# Start of DATASET

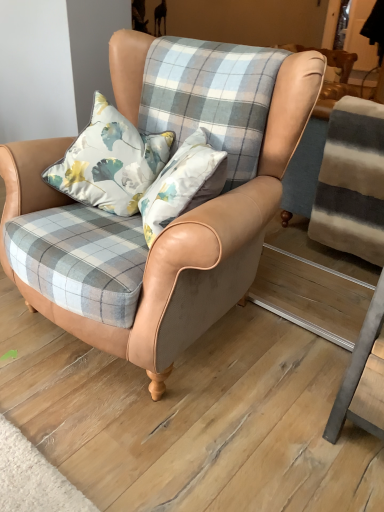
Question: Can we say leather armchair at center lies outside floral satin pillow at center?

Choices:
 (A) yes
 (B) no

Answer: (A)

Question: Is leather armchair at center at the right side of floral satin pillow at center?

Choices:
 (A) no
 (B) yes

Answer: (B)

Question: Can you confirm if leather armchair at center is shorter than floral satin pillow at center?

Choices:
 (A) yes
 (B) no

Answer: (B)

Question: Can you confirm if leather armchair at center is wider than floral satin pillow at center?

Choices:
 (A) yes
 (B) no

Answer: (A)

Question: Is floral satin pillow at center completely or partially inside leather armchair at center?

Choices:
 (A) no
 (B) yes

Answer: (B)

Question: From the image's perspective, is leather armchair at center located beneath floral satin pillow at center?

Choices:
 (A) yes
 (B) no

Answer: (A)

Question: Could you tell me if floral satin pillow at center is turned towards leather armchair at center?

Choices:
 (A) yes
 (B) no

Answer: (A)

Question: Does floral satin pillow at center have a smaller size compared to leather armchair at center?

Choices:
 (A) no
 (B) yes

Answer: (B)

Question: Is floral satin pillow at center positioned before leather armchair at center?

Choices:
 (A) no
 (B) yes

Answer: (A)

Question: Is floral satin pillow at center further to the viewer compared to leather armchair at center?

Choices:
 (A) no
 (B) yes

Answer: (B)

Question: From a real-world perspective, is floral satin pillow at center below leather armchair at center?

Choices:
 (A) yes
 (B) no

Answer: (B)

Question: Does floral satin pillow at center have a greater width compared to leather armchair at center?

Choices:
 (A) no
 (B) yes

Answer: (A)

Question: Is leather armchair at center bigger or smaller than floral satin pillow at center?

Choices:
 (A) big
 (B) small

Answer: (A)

# End of DATASET
# Start of DATASET

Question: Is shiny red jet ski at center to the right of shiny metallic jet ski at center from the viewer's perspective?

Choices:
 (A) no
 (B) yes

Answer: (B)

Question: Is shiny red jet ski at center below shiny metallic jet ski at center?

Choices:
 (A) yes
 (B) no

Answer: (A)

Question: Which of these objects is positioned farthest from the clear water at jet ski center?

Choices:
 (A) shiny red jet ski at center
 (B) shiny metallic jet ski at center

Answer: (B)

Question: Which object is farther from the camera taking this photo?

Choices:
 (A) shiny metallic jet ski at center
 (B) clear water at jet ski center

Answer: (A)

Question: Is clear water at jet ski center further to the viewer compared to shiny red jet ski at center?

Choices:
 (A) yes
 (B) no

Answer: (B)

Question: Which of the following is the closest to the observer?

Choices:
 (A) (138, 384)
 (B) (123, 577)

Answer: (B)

# End of DATASET
# Start of DATASET

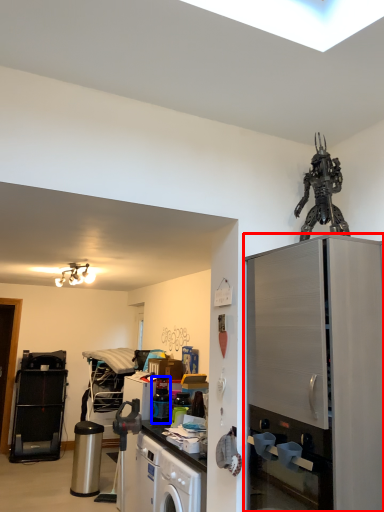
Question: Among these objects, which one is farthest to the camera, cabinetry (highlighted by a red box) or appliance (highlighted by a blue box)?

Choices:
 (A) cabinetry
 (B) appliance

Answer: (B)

# End of DATASET

- **PROMPT**:
Please rewrite the material starting at the line that has "Question: Can we" and stopping after the line that has "Question: Could you", with "leather armchair" changed to "wooden rocking chair" everywhere and nothing else altered.

- **EXERCISE ANSWER**:
Question: Can we say wooden rocking chair at center lies outside floral satin pillow at center?

Choices:
 (A) yes
 (B) no

Answer: (A)

Question: Is wooden rocking chair at center at the right side of floral satin pillow at center?

Choices:
 (A) no
 (B) yes

Answer: (B)

Question: Can you confirm if wooden rocking chair at center is shorter than floral satin pillow at center?

Choices:
 (A) yes
 (B) no

Answer: (B)

Question: Can you confirm if wooden rocking chair at center is wider than floral satin pillow at center?

Choices:
 (A) yes
 (B) no

Answer: (A)

Question: Is floral satin pillow at center completely or partially inside wooden rocking chair at center?

Choices:
 (A) no
 (B) yes

Answer: (B)

Question: From the image's perspective, is wooden rocking chair at center located beneath floral satin pillow at center?

Choices:
 (A) yes
 (B) no

Answer: (A)

Question: Could you tell me if floral satin pillow at center is turned towards wooden rocking chair at center?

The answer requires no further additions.